*INSTRUCTIONS TO FOLLOW*:
The records below must be retyped exactly.

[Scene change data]
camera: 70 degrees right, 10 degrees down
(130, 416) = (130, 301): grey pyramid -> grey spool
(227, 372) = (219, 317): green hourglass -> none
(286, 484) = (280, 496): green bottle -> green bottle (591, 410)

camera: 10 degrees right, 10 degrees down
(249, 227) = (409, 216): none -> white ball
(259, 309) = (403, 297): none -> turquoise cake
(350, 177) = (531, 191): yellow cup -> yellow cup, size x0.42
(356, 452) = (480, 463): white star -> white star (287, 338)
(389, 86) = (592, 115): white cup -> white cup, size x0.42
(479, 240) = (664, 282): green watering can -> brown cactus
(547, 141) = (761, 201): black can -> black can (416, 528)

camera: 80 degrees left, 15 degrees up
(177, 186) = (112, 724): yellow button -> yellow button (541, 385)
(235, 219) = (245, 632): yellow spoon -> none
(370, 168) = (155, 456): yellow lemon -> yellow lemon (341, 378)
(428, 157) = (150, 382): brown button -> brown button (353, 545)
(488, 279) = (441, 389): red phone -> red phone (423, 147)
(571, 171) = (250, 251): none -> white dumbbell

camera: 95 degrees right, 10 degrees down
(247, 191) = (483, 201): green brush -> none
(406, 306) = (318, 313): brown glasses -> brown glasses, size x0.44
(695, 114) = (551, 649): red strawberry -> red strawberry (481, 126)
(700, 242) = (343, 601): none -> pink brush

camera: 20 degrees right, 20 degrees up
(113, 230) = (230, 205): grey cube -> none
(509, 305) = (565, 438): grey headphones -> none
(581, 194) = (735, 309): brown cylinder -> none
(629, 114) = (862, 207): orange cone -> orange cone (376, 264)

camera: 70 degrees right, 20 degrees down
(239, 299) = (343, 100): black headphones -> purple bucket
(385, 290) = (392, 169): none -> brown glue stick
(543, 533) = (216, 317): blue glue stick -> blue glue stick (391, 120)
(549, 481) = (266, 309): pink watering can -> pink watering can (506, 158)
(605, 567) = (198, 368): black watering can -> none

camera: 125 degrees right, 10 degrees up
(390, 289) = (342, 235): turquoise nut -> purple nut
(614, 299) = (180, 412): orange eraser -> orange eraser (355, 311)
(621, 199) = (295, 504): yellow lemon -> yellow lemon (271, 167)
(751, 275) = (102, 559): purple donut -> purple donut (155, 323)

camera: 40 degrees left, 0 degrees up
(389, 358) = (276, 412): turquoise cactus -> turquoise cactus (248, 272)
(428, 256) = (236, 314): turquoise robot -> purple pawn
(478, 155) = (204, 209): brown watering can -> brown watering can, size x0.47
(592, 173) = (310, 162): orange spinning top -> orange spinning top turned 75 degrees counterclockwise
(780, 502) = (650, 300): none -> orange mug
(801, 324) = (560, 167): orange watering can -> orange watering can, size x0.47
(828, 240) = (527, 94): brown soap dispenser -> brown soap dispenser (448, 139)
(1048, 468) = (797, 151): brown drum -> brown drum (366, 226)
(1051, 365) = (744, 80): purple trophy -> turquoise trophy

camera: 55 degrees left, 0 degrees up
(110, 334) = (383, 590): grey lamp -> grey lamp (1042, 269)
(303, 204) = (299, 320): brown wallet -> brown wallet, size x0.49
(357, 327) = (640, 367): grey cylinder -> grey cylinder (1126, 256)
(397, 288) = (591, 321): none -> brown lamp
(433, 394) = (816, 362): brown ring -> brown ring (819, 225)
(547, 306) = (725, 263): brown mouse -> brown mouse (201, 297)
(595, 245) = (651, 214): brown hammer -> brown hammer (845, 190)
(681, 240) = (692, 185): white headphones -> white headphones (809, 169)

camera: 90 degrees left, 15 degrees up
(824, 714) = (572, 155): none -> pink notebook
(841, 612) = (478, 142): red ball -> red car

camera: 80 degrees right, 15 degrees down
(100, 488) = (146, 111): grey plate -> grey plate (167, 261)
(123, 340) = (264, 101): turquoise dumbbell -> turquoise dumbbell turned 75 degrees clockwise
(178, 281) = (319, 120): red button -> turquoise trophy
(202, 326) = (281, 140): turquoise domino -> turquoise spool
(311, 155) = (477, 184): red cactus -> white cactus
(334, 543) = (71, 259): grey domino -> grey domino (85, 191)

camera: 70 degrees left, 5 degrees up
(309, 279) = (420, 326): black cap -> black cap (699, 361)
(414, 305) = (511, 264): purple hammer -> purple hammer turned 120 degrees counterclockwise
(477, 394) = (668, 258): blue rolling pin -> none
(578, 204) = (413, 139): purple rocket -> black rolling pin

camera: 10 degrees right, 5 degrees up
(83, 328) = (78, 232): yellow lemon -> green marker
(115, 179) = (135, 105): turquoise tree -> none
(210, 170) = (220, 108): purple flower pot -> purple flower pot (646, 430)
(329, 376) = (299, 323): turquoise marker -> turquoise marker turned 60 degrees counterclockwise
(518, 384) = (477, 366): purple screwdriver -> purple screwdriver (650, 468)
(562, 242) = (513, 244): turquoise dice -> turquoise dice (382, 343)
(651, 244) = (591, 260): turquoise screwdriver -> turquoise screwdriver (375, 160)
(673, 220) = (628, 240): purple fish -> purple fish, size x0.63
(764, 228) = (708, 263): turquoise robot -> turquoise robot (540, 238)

*SOLUTION*:
camera: 70 degrees right, 10 degrees down
(130, 416) = (130, 301): grey pyramid -> grey spool
(227, 372) = (219, 317): green hourglass -> none
(286, 484) = (280, 496): green bottle -> green bottle (591, 410)

camera: 10 degrees right, 10 degrees down
(249, 227) = (409, 216): none -> white ball
(259, 309) = (403, 297): none -> turquoise cake
(350, 177) = (531, 191): yellow cup -> yellow cup, size x0.42
(356, 452) = (480, 463): white star -> white star (287, 338)
(389, 86) = (592, 115): white cup -> white cup, size x0.42
(479, 240) = (664, 282): green watering can -> brown cactus
(547, 141) = (761, 201): black can -> black can (416, 528)

camera: 80 degrees left, 15 degrees up
(177, 186) = (112, 724): yellow button -> yellow button (541, 385)
(235, 219) = (245, 632): yellow spoon -> none
(370, 168) = (155, 456): yellow lemon -> yellow lemon (341, 378)
(428, 157) = (150, 382): brown button -> brown button (353, 545)
(488, 279) = (441, 389): red phone -> red phone (423, 147)
(571, 171) = (250, 251): none -> white dumbbell

camera: 95 degrees right, 10 degrees down
(247, 191) = (483, 201): green brush -> none
(406, 306) = (318, 313): brown glasses -> brown glasses, size x0.44
(695, 114) = (551, 649): red strawberry -> red strawberry (481, 126)
(700, 242) = (343, 601): none -> pink brush

camera: 20 degrees right, 20 degrees up
(113, 230) = (230, 205): grey cube -> none
(509, 305) = (565, 438): grey headphones -> none
(581, 194) = (735, 309): brown cylinder -> none
(629, 114) = (862, 207): orange cone -> orange cone (376, 264)

camera: 70 degrees right, 20 degrees down
(239, 299) = (343, 100): black headphones -> purple bucket
(385, 290) = (392, 169): none -> brown glue stick
(543, 533) = (216, 317): blue glue stick -> blue glue stick (391, 120)
(549, 481) = (266, 309): pink watering can -> pink watering can (506, 158)
(605, 567) = (198, 368): black watering can -> none

camera: 125 degrees right, 10 degrees up
(390, 289) = (342, 235): turquoise nut -> purple nut
(614, 299) = (180, 412): orange eraser -> orange eraser (355, 311)
(621, 199) = (295, 504): yellow lemon -> yellow lemon (271, 167)
(751, 275) = (102, 559): purple donut -> purple donut (155, 323)

camera: 40 degrees left, 0 degrees up
(389, 358) = (276, 412): turquoise cactus -> turquoise cactus (248, 272)
(428, 256) = (236, 314): turquoise robot -> purple pawn
(478, 155) = (204, 209): brown watering can -> brown watering can, size x0.47
(592, 173) = (310, 162): orange spinning top -> orange spinning top turned 75 degrees counterclockwise
(780, 502) = (650, 300): none -> orange mug
(801, 324) = (560, 167): orange watering can -> orange watering can, size x0.47
(828, 240) = (527, 94): brown soap dispenser -> brown soap dispenser (448, 139)
(1048, 468) = (797, 151): brown drum -> brown drum (366, 226)
(1051, 365) = (744, 80): purple trophy -> turquoise trophy

camera: 55 degrees left, 0 degrees up
(110, 334) = (383, 590): grey lamp -> grey lamp (1042, 269)
(303, 204) = (299, 320): brown wallet -> brown wallet, size x0.49
(357, 327) = (640, 367): grey cylinder -> grey cylinder (1126, 256)
(397, 288) = (591, 321): none -> brown lamp
(433, 394) = (816, 362): brown ring -> brown ring (819, 225)
(547, 306) = (725, 263): brown mouse -> brown mouse (201, 297)
(595, 245) = (651, 214): brown hammer -> brown hammer (845, 190)
(681, 240) = (692, 185): white headphones -> white headphones (809, 169)

camera: 90 degrees left, 15 degrees up
(824, 714) = (572, 155): none -> pink notebook
(841, 612) = (478, 142): red ball -> red car

camera: 80 degrees right, 15 degrees down
(100, 488) = (146, 111): grey plate -> grey plate (167, 261)
(123, 340) = (264, 101): turquoise dumbbell -> turquoise dumbbell turned 75 degrees clockwise
(178, 281) = (319, 120): red button -> turquoise trophy
(202, 326) = (281, 140): turquoise domino -> turquoise spool
(311, 155) = (477, 184): red cactus -> white cactus
(334, 543) = (71, 259): grey domino -> grey domino (85, 191)

camera: 70 degrees left, 5 degrees up
(309, 279) = (420, 326): black cap -> black cap (699, 361)
(414, 305) = (511, 264): purple hammer -> purple hammer turned 120 degrees counterclockwise
(477, 394) = (668, 258): blue rolling pin -> none
(578, 204) = (413, 139): purple rocket -> black rolling pin

camera: 10 degrees right, 5 degrees up
(83, 328) = (78, 232): yellow lemon -> green marker
(115, 179) = (135, 105): turquoise tree -> none
(210, 170) = (220, 108): purple flower pot -> purple flower pot (646, 430)
(329, 376) = (299, 323): turquoise marker -> turquoise marker turned 60 degrees counterclockwise
(518, 384) = (477, 366): purple screwdriver -> purple screwdriver (650, 468)
(562, 242) = (513, 244): turquoise dice -> turquoise dice (382, 343)
(651, 244) = (591, 260): turquoise screwdriver -> turquoise screwdriver (375, 160)
(673, 220) = (628, 240): purple fish -> purple fish, size x0.63
(764, 228) = (708, 263): turquoise robot -> turquoise robot (540, 238)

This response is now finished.